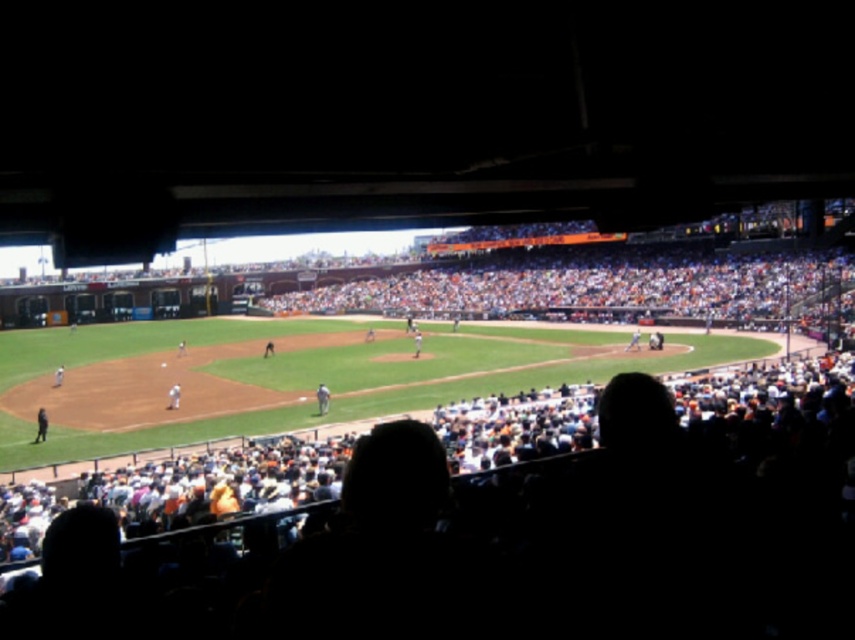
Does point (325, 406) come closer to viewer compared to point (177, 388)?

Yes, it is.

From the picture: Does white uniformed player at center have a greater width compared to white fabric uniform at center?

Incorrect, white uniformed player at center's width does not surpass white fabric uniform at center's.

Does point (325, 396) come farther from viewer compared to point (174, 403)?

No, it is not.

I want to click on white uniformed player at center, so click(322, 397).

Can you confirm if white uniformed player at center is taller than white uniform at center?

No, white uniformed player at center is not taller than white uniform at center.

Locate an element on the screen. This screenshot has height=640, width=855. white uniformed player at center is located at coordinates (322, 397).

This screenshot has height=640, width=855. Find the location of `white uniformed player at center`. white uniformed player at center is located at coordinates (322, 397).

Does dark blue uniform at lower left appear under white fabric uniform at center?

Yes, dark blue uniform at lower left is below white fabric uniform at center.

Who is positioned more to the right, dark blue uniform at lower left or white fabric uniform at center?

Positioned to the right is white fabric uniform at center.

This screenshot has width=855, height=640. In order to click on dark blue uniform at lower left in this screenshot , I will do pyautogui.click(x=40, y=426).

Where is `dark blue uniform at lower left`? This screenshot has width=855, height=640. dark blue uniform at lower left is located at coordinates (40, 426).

- - -

Can you update the data from the line containing "Does point (325, 396)" up to and including the last line, changing "dark blue uniform" to "navy uniform" and leaving everything else as it is?

Does point (325, 396) come farther from viewer compared to point (174, 403)?

No, it is not.

I want to click on white uniformed player at center, so click(322, 397).

Can you confirm if white uniformed player at center is taller than white uniform at center?

No, white uniformed player at center is not taller than white uniform at center.

Locate an element on the screen. This screenshot has height=640, width=855. white uniformed player at center is located at coordinates (322, 397).

This screenshot has height=640, width=855. Find the location of `white uniformed player at center`. white uniformed player at center is located at coordinates (322, 397).

Does navy uniform at lower left appear under white fabric uniform at center?

Yes, navy uniform at lower left is below white fabric uniform at center.

Who is positioned more to the right, navy uniform at lower left or white fabric uniform at center?

Positioned to the right is white fabric uniform at center.

This screenshot has width=855, height=640. In order to click on navy uniform at lower left in this screenshot , I will do pyautogui.click(x=40, y=426).

Where is `navy uniform at lower left`? This screenshot has width=855, height=640. navy uniform at lower left is located at coordinates (40, 426).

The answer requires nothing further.